WHAT TO DO:
Please copy, word for word, the line that contains "R6: 56k (GND, N017) -> 13k (GND, N017)" and every line after it through the end of the records, and nothing more.

DATA TO EXAMINE:

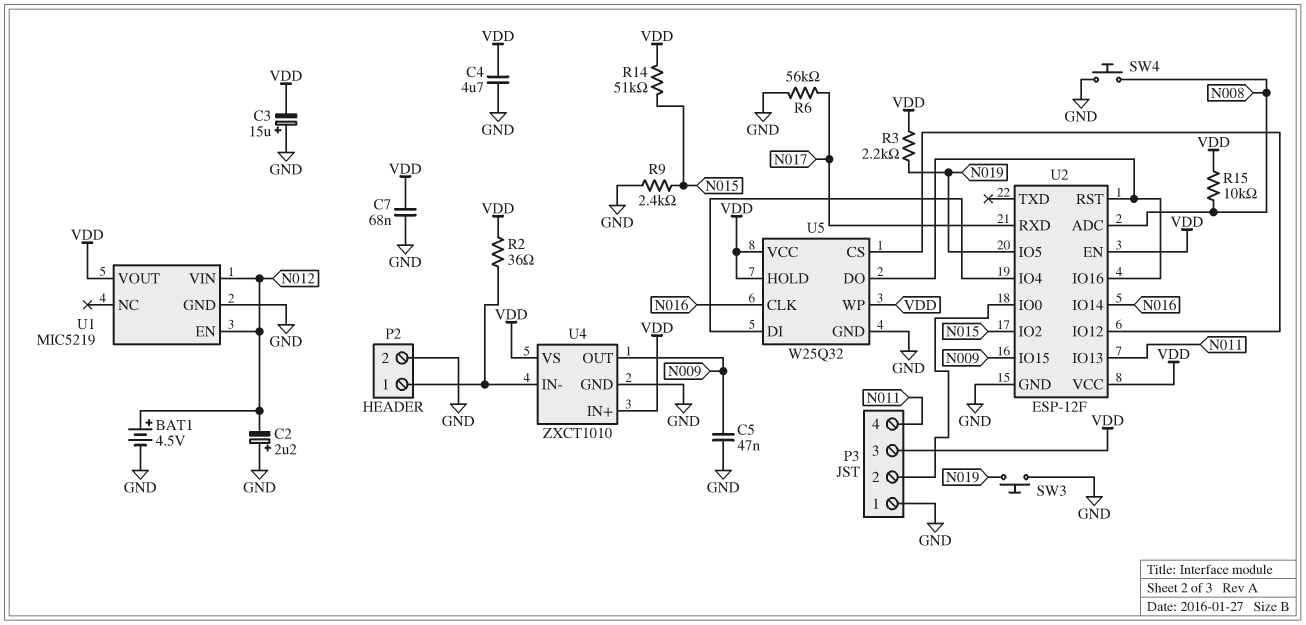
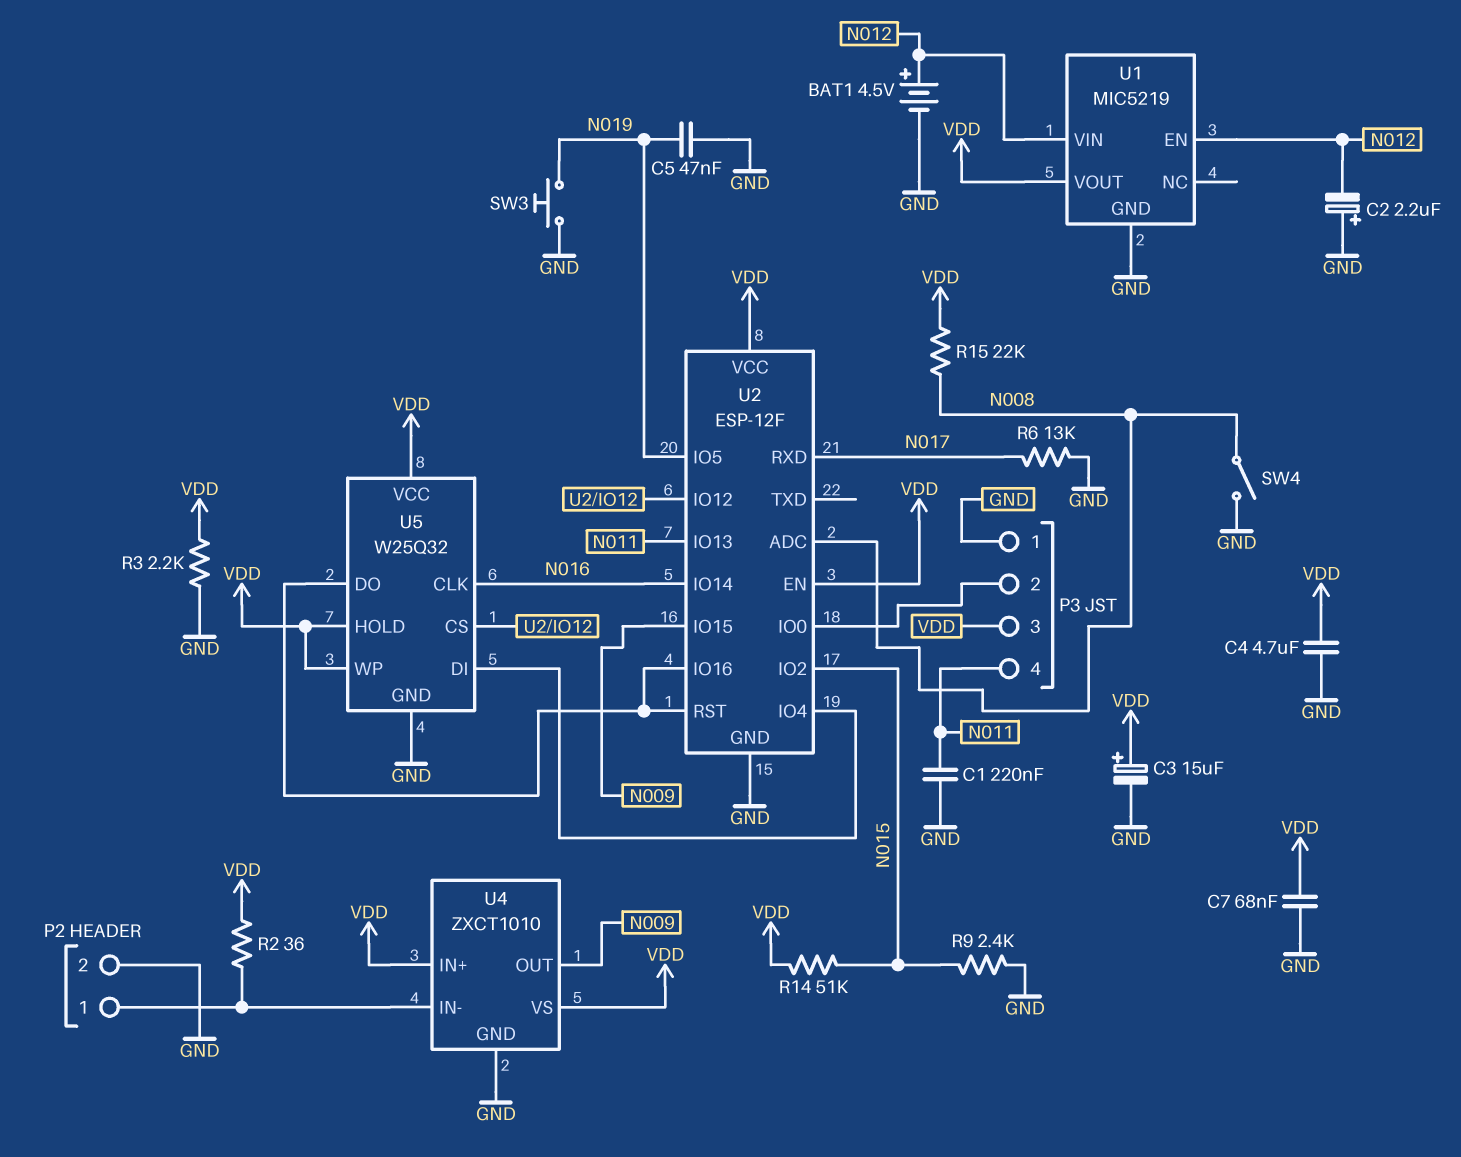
C1: none -> 220nF (GND, N011)
C3: 15uF (plus GND, minus VDD) -> 15uF (plus VDD, minus GND)
C5: 47nF (GND, N009) -> 47nF (GND, N019)
R3: 2.2k (N019, VDD) -> 2.2k (GND, VDD)
R6: 56k (GND, N017) -> 13k (GND, N017)
R15: 10k (N008, VDD) -> 22k (N008, VDD)
SW4: button (GND, N008) -> switch (GND, N008)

RESULT:
R6: 56k (GND, N017) -> 13k (GND, N017)
R15: 10k (N008, VDD) -> 22k (N008, VDD)
SW4: button (GND, N008) -> switch (GND, N008)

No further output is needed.